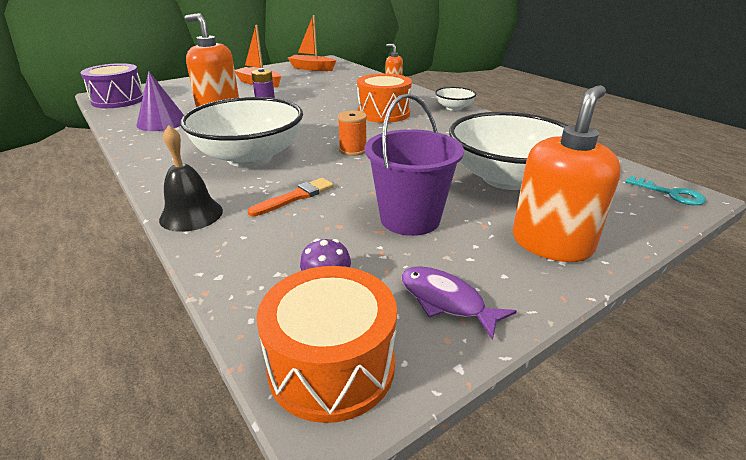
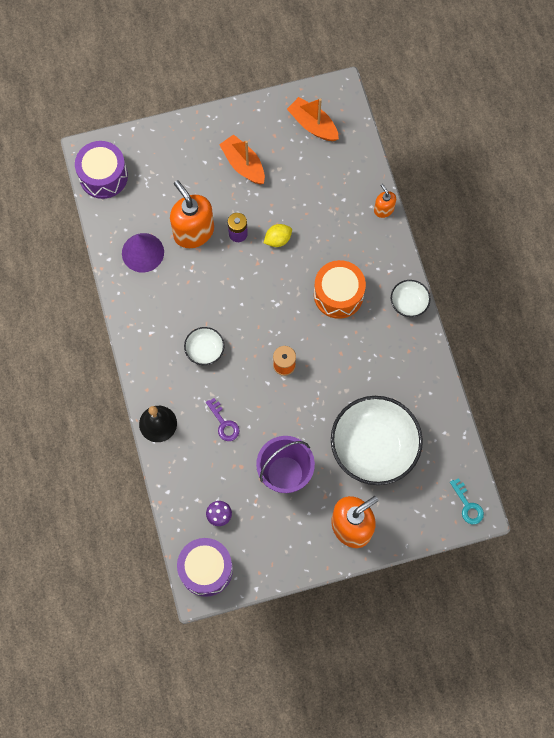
camera: 20 degrees right, 40 degrees up
(249, 157) = (205, 350): white bowl -> white bowl, size x0.46
(295, 197) = (224, 423): orange brush -> purple key
(307, 101) = (278, 239): none -> yellow lemon
(331, 366) = (206, 569): orange drum -> purple drum
(446, 301) = (270, 550): purple fish -> none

○ ○ ○ ○ ○

How to complete this task:
Give an exact copy of the lines from the one with "(249, 157) = (205, 350): white" through the end of the entries, both ends included.

Answer box:
(249, 157) = (205, 350): white bowl -> white bowl, size x0.46
(295, 197) = (224, 423): orange brush -> purple key
(307, 101) = (278, 239): none -> yellow lemon
(331, 366) = (206, 569): orange drum -> purple drum
(446, 301) = (270, 550): purple fish -> none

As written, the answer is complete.